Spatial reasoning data
■ ■ ■ ■ ■ ■ ■

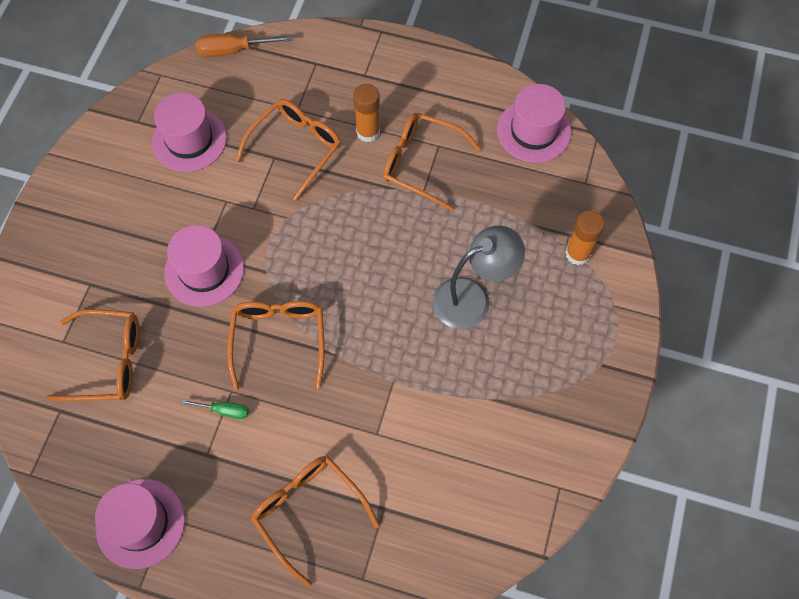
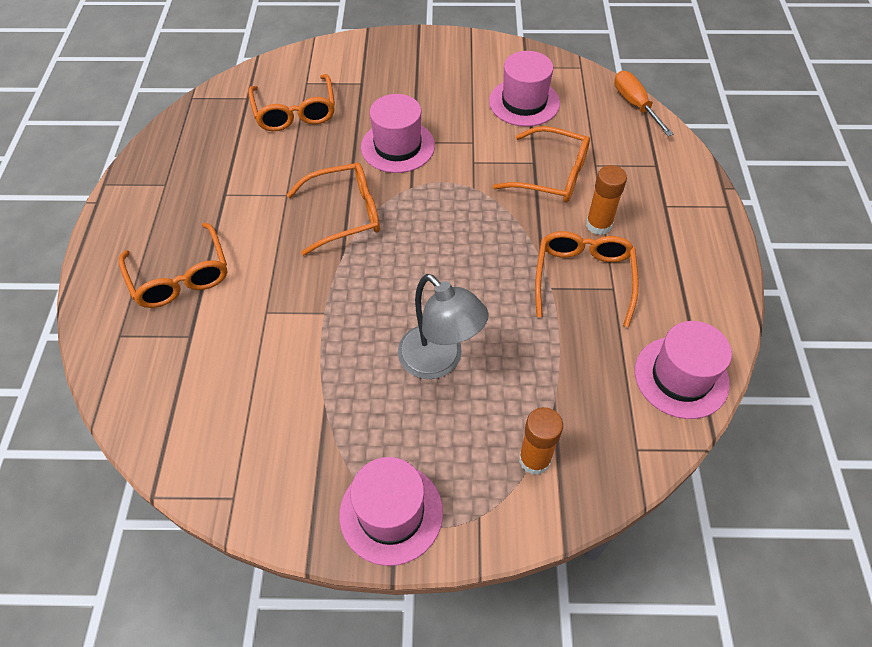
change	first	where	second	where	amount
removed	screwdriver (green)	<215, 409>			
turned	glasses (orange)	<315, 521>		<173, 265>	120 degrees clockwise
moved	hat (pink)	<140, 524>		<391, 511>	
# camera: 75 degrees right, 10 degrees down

■ ■ ■ ■ ■ ■ ■

== Work request ==
Check every line above for the word "degrees" and copy those that have it.

== Answer section ==
turned	glasses (orange)	<315, 521>		<173, 265>	120 degrees clockwise
# camera: 75 degrees right, 10 degrees down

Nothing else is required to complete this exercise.